- _INFORMATION PROVIDED_
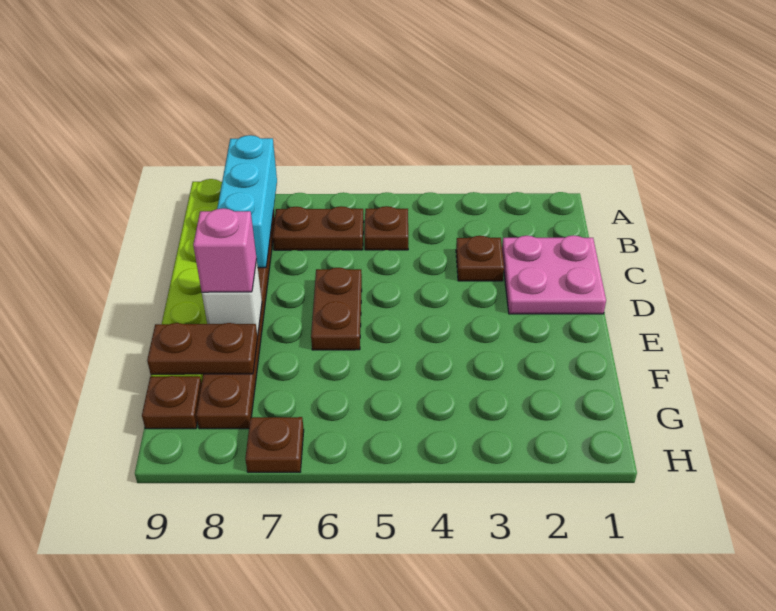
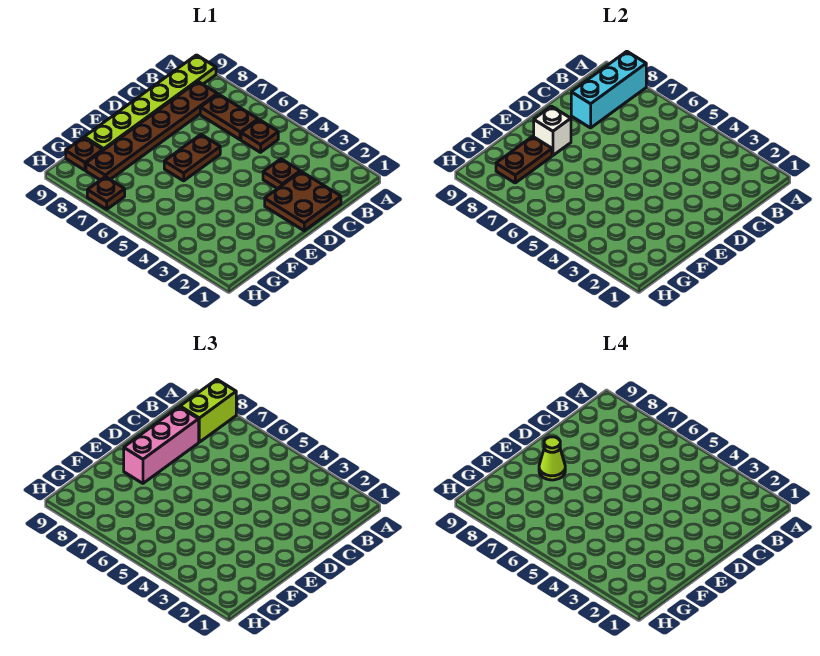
none -> lime brick A8:B8 level 3
pink plate C1:D2 level 1 -> brown plate C1:D2 level 1
pink brick E8 level 3 -> pink brick C8:E8 level 3
none -> lime cone E8 level 4
brown plate F8:F9 level 2 -> brown plate F8:G8 level 2

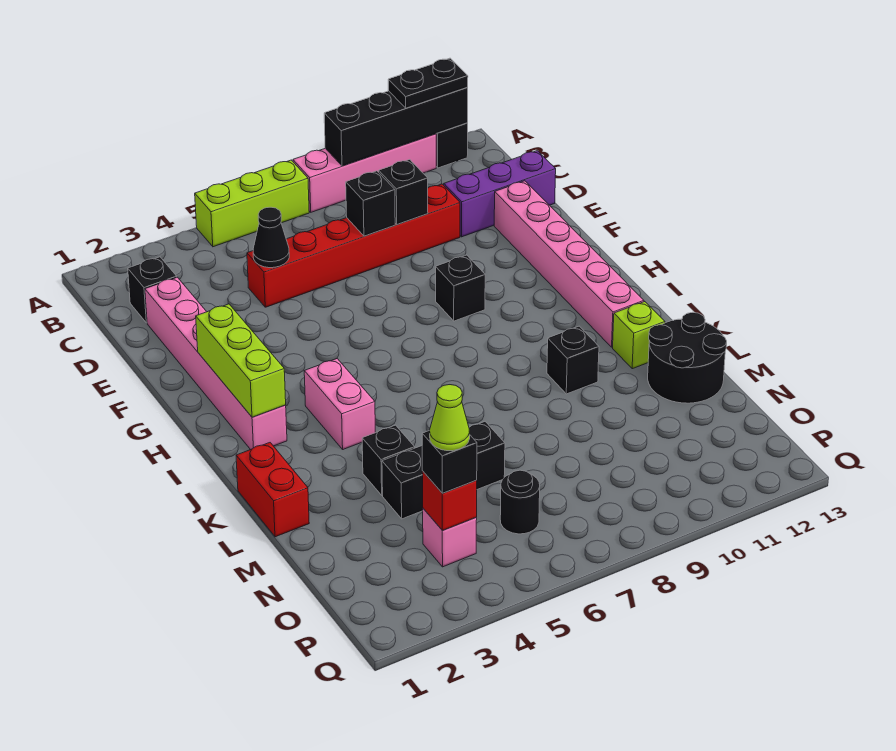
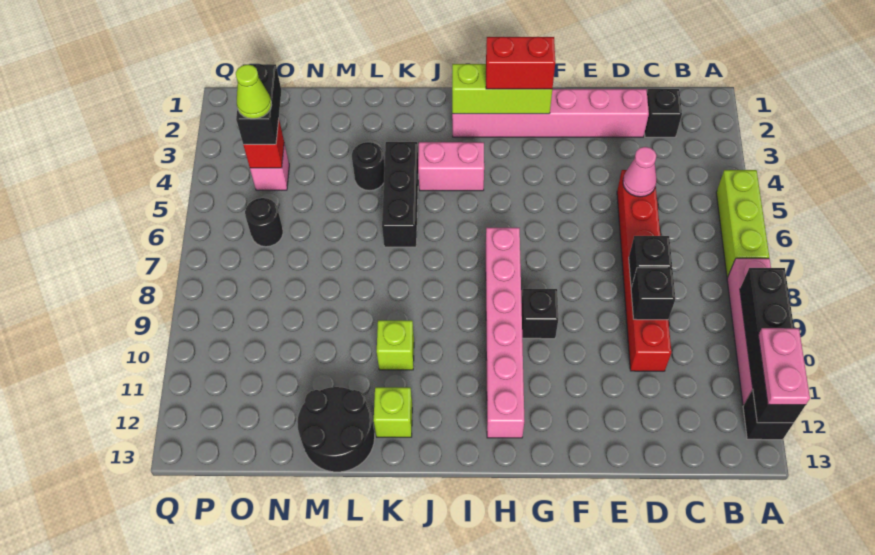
black plate A11:A12 level 3 -> pink plate A11:A12 level 3
black cone D5 level 2 -> pink cone D5 level 2
purple brick D11:D13 level 1 -> none
pink brick E12:J12 level 1 -> pink brick H7:H12 level 1
red brick K1:L1 level 1 -> red brick G2:H2 level 3
black brick K10 level 1 -> lime brick K10 level 1
black brick L4 level 1 -> black round brick L4 level 1
black brick M4:M6 level 1 -> black brick K4:K6 level 1
black brick O4 level 3 -> black brick O3:O4 level 3

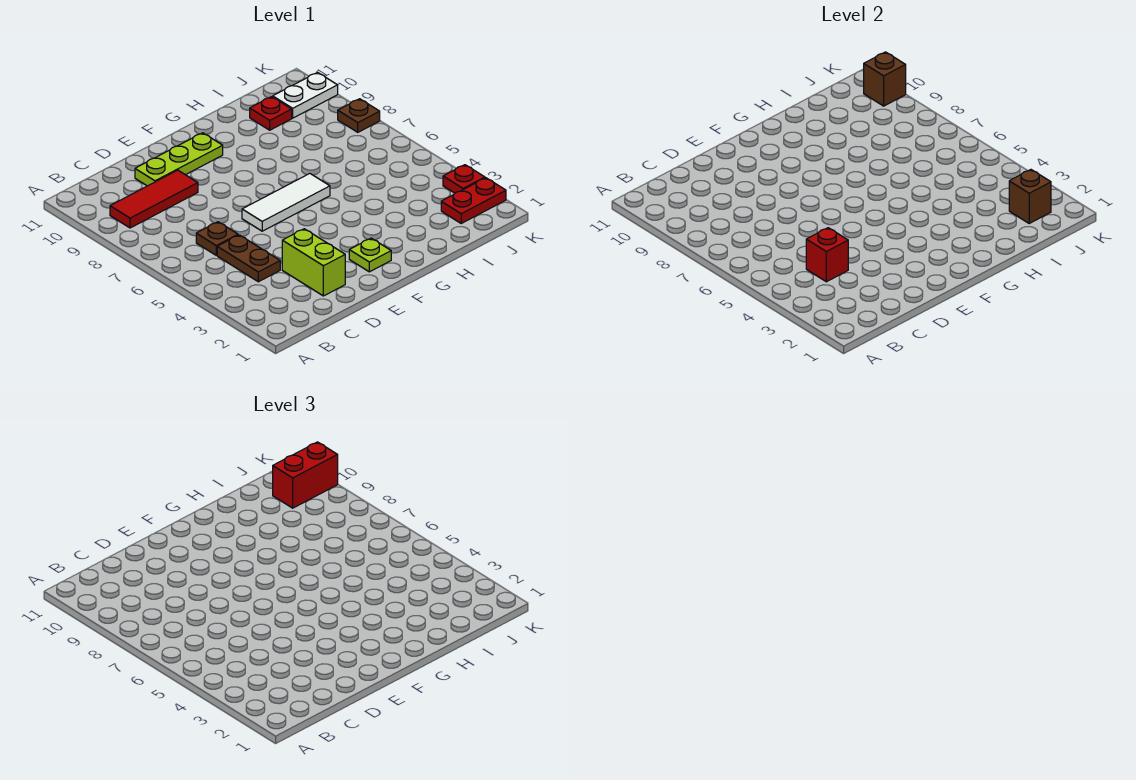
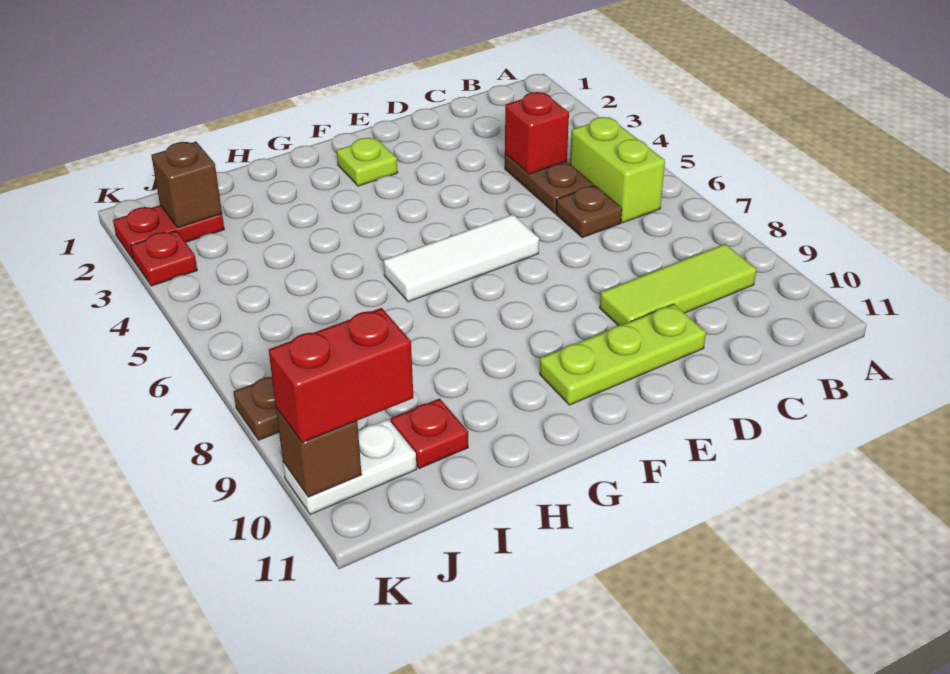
red tile B9:D9 level 1 -> lime tile B9:D9 level 1
lime brick D2:D3 level 1 -> lime brick B5:B6 level 1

- _ACTION ITEM_
Both the line containing "pink plate C1:D2" and the line containing "black brick L4" above belong in the output, as do the lines between them. Print them exactly, without pictures.

- _EXERCISE SOLUTION_
pink plate C1:D2 level 1 -> brown plate C1:D2 level 1
pink brick E8 level 3 -> pink brick C8:E8 level 3
none -> lime cone E8 level 4
brown plate F8:F9 level 2 -> brown plate F8:G8 level 2

black plate A11:A12 level 3 -> pink plate A11:A12 level 3
black cone D5 level 2 -> pink cone D5 level 2
purple brick D11:D13 level 1 -> none
pink brick E12:J12 level 1 -> pink brick H7:H12 level 1
red brick K1:L1 level 1 -> red brick G2:H2 level 3
black brick K10 level 1 -> lime brick K10 level 1
black brick L4 level 1 -> black round brick L4 level 1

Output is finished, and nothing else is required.